Problem:
Scan the listing for the word "right" and give the number of lines where it appears, with no other text.

Material to process:
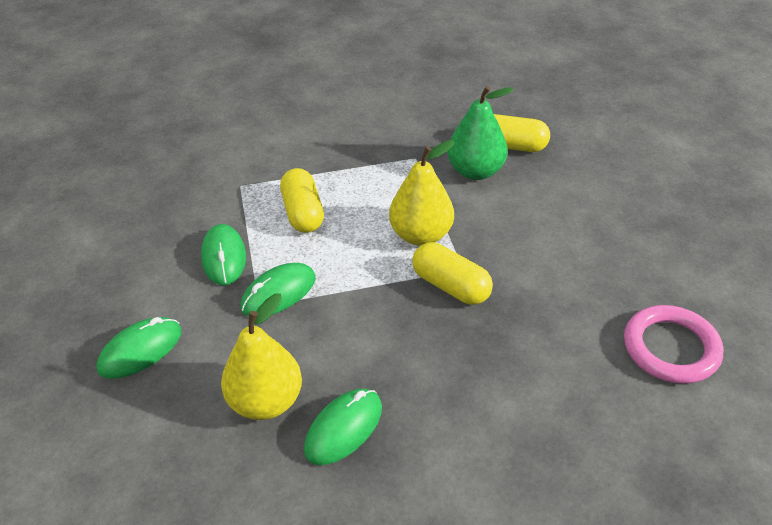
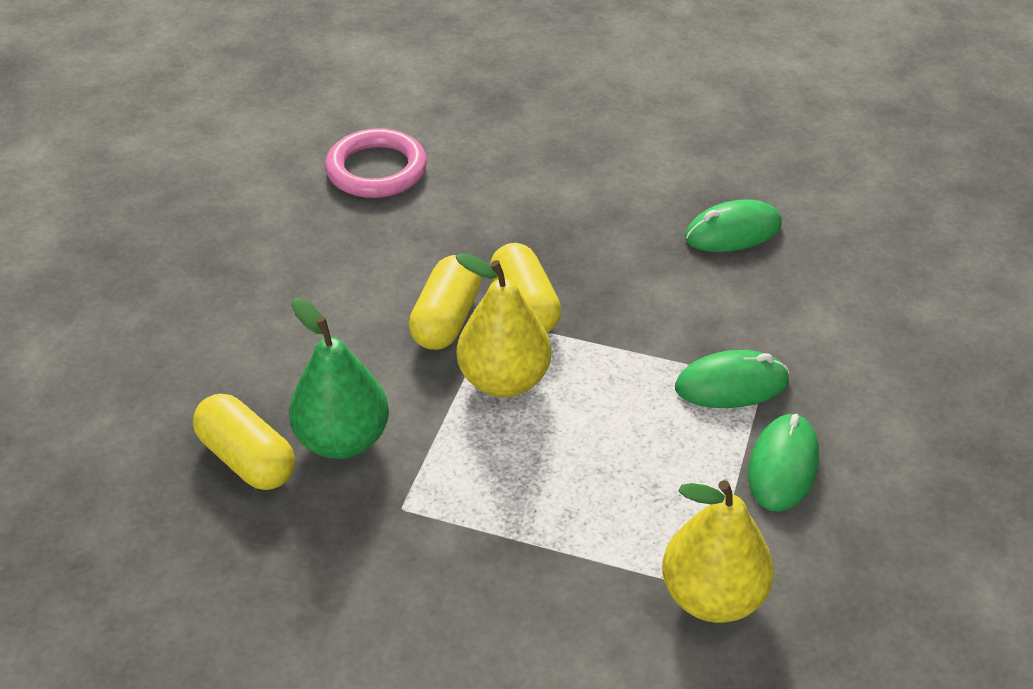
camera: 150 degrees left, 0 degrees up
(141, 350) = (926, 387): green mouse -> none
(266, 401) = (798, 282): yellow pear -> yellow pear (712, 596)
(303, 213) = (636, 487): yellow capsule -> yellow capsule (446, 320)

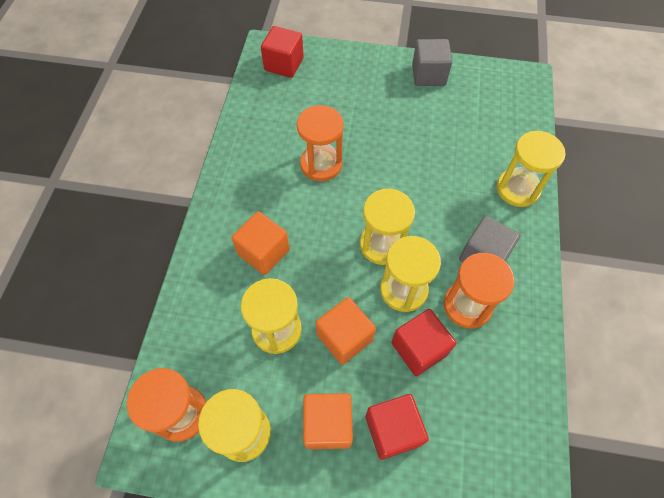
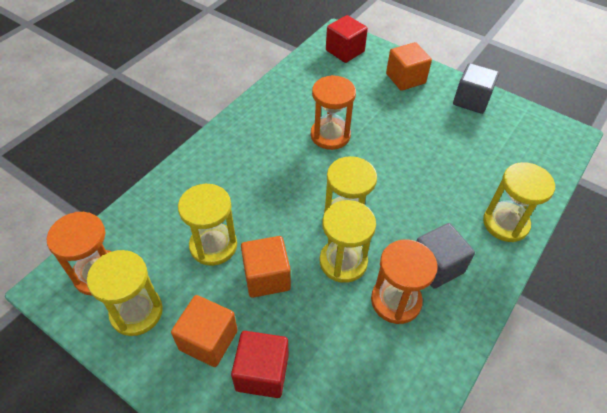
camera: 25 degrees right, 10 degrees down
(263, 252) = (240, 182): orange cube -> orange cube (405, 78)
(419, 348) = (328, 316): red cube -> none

==

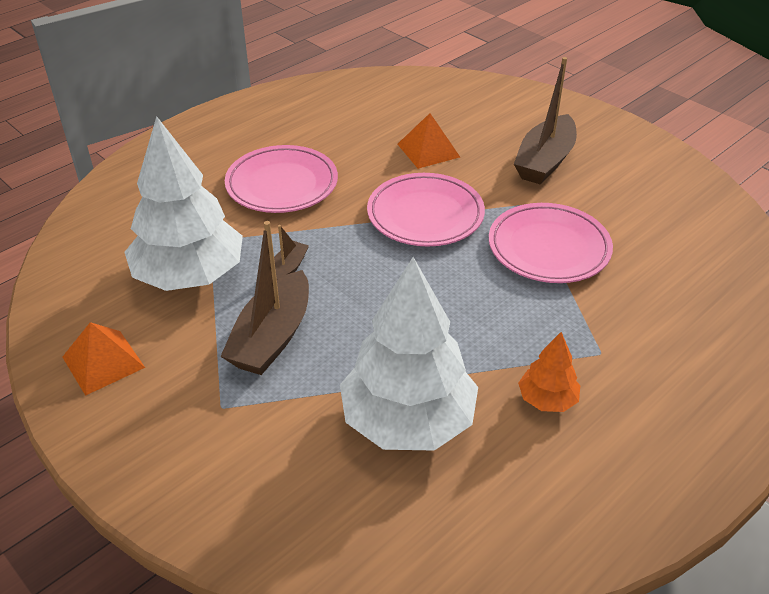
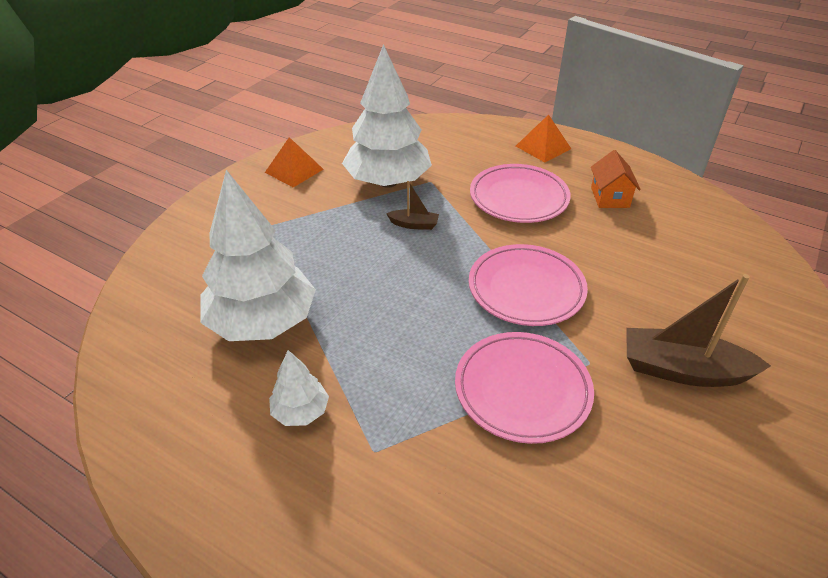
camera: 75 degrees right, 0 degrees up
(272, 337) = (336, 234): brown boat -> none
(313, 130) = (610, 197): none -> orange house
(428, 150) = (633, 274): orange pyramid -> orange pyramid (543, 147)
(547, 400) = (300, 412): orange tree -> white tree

...

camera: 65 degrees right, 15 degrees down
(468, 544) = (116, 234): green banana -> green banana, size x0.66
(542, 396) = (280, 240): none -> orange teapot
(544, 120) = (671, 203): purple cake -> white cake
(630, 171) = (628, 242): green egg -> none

Solved exercise:
3